### WHAT TO WORK ON
Nothing but the lines from the one with "SCALE pin SCK: A3 -> D8" down to the one with "AUDIO: DFPlayer -> JQ6500" should be returned, exactly and with both ends included, from the material below.

### ENTRIES PROVIDED
##########
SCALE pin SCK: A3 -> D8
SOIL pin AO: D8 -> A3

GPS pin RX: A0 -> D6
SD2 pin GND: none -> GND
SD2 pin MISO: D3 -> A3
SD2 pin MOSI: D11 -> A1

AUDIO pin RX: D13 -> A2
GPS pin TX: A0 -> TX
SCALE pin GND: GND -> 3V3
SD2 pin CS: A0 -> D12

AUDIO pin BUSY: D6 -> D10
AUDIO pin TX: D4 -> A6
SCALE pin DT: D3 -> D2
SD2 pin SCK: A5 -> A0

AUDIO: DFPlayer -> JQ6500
##########
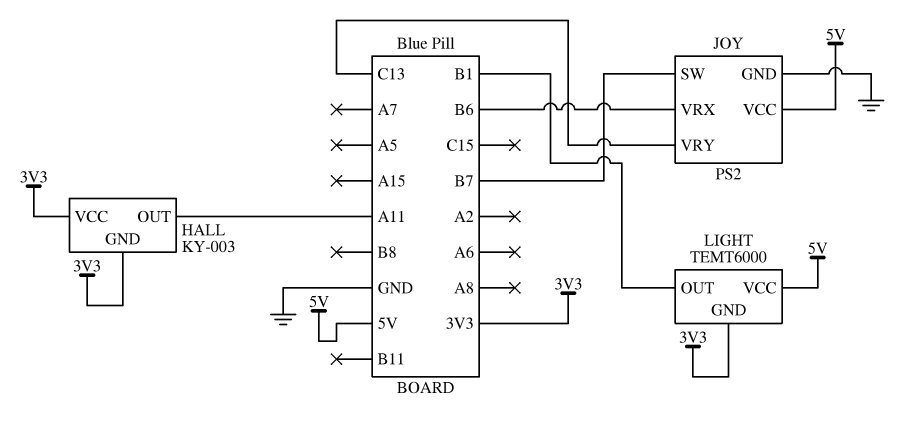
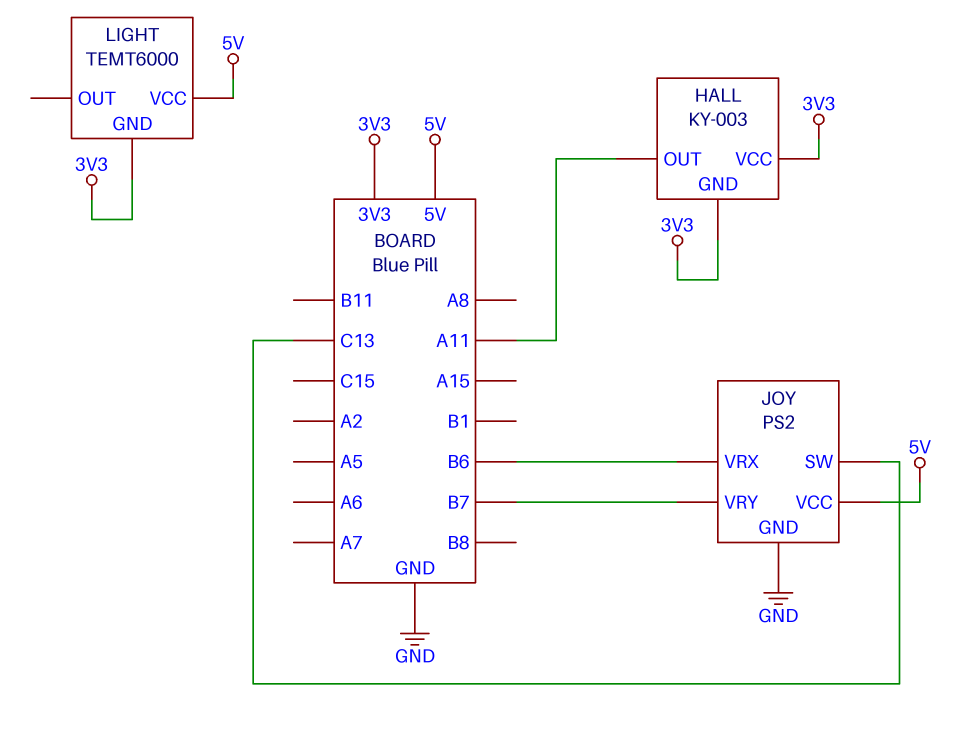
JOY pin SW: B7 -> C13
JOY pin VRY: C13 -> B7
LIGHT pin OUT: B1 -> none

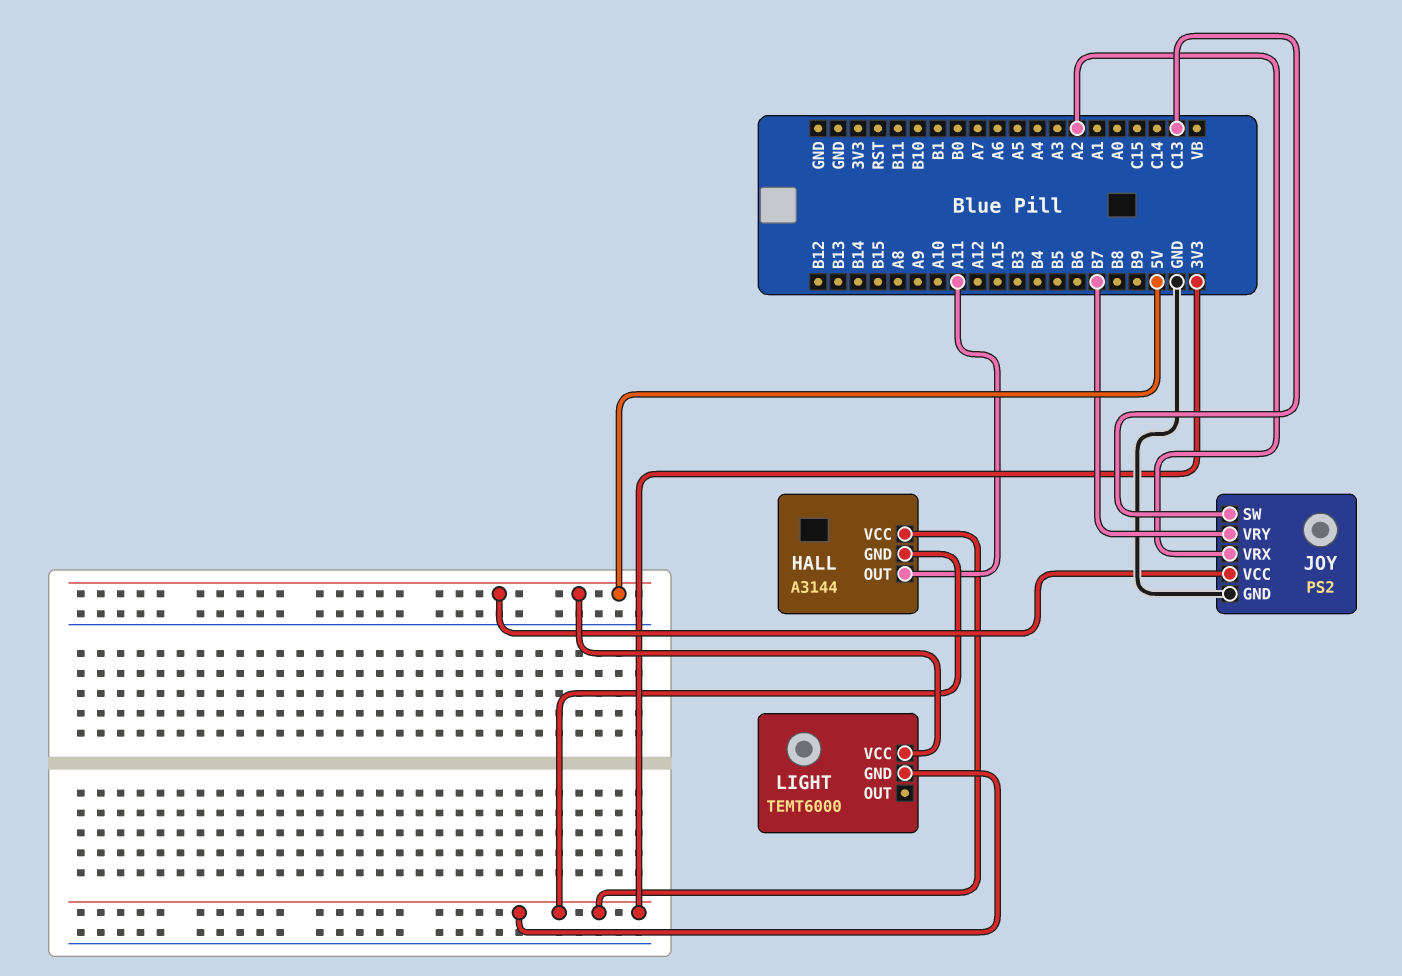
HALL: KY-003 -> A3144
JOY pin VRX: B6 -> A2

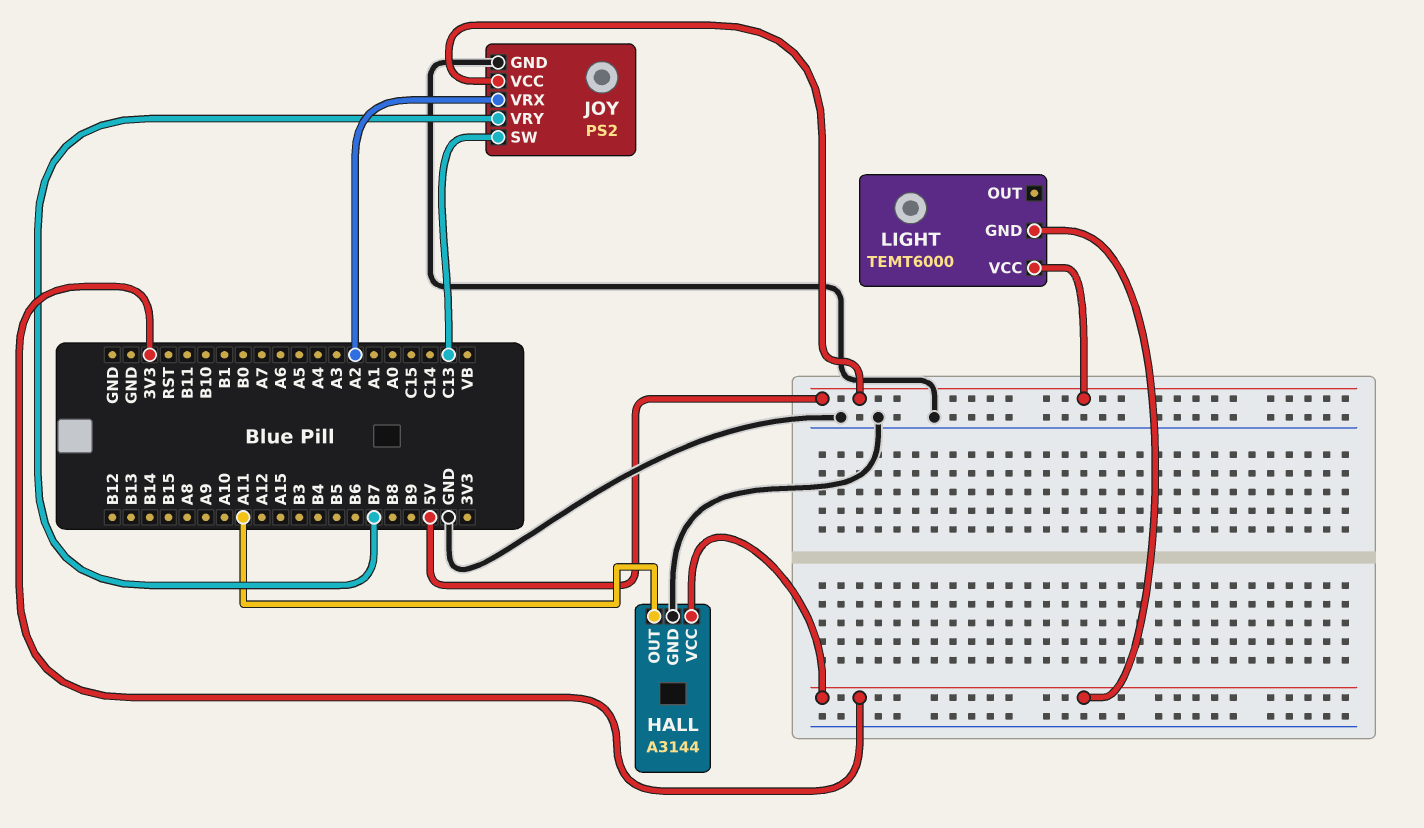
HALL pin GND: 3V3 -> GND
##########
### SOLUTION TO THIS PROBLEM
SCALE pin SCK: A3 -> D8
SOIL pin AO: D8 -> A3

GPS pin RX: A0 -> D6
SD2 pin GND: none -> GND
SD2 pin MISO: D3 -> A3
SD2 pin MOSI: D11 -> A1

AUDIO pin RX: D13 -> A2
GPS pin TX: A0 -> TX
SCALE pin GND: GND -> 3V3
SD2 pin CS: A0 -> D12

AUDIO pin BUSY: D6 -> D10
AUDIO pin TX: D4 -> A6
SCALE pin DT: D3 -> D2
SD2 pin SCK: A5 -> A0

AUDIO: DFPlayer -> JQ6500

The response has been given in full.